Task objective
Give back, word for word, only the lines from the opening of the records through the one with "(159, 257) = (215, 392): yellow". Pictures stay out.
*** Opening of Source records ***
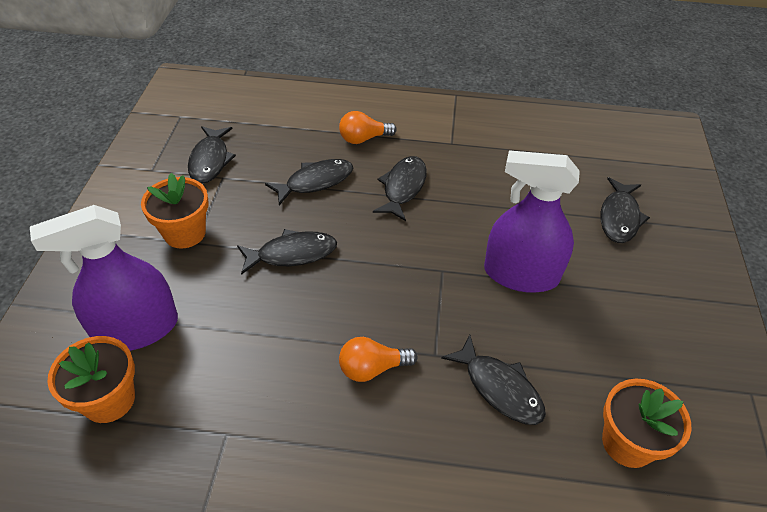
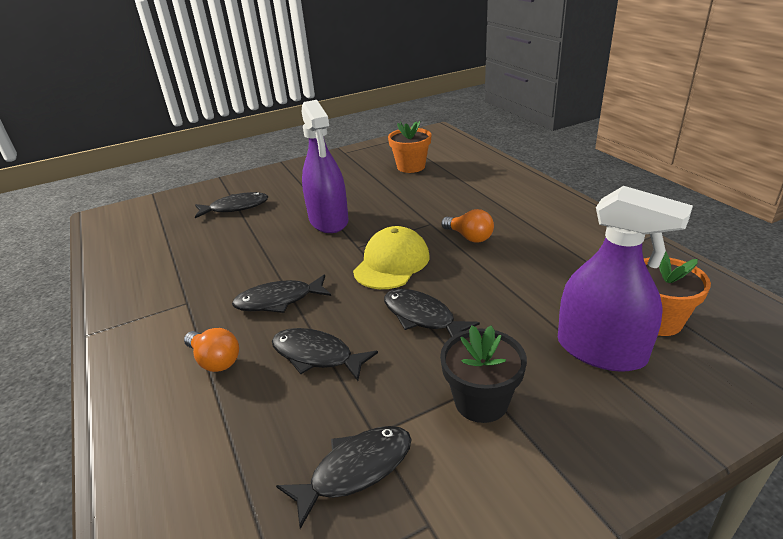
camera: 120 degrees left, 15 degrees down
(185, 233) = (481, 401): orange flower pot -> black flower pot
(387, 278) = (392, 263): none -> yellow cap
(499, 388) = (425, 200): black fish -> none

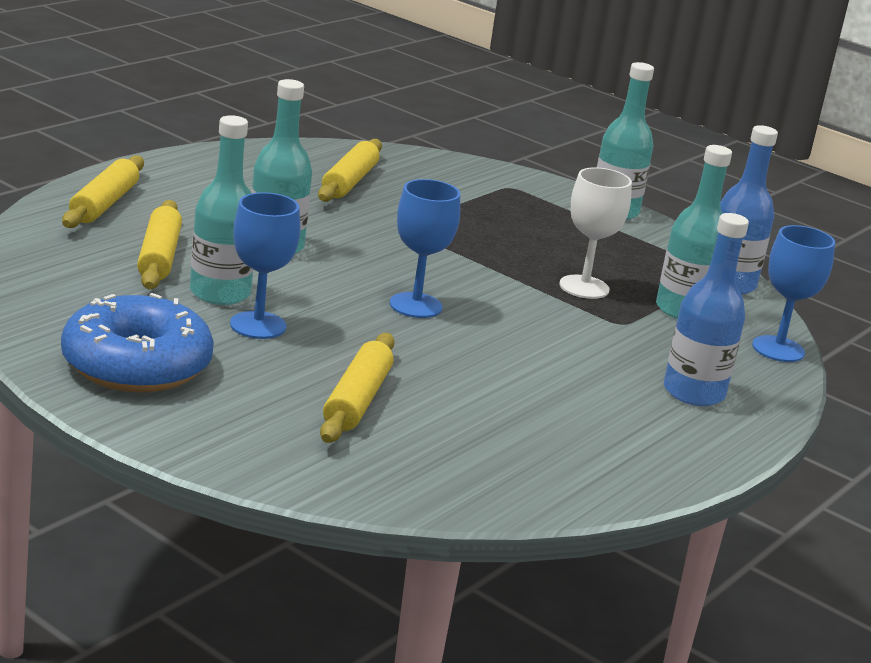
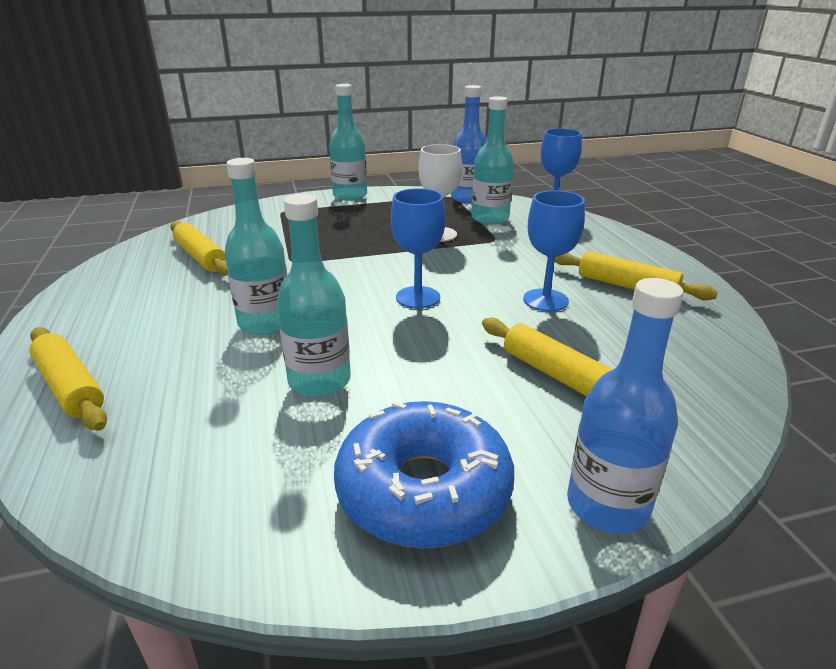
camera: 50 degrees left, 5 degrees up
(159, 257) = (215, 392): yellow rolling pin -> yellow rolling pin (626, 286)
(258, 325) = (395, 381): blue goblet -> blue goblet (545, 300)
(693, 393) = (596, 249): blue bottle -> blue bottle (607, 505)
*** Close of Source records ***
Worked solution
camera: 120 degrees left, 15 degrees down
(185, 233) = (481, 401): orange flower pot -> black flower pot
(387, 278) = (392, 263): none -> yellow cap
(499, 388) = (425, 200): black fish -> none

camera: 50 degrees left, 5 degrees up
(159, 257) = (215, 392): yellow rolling pin -> yellow rolling pin (626, 286)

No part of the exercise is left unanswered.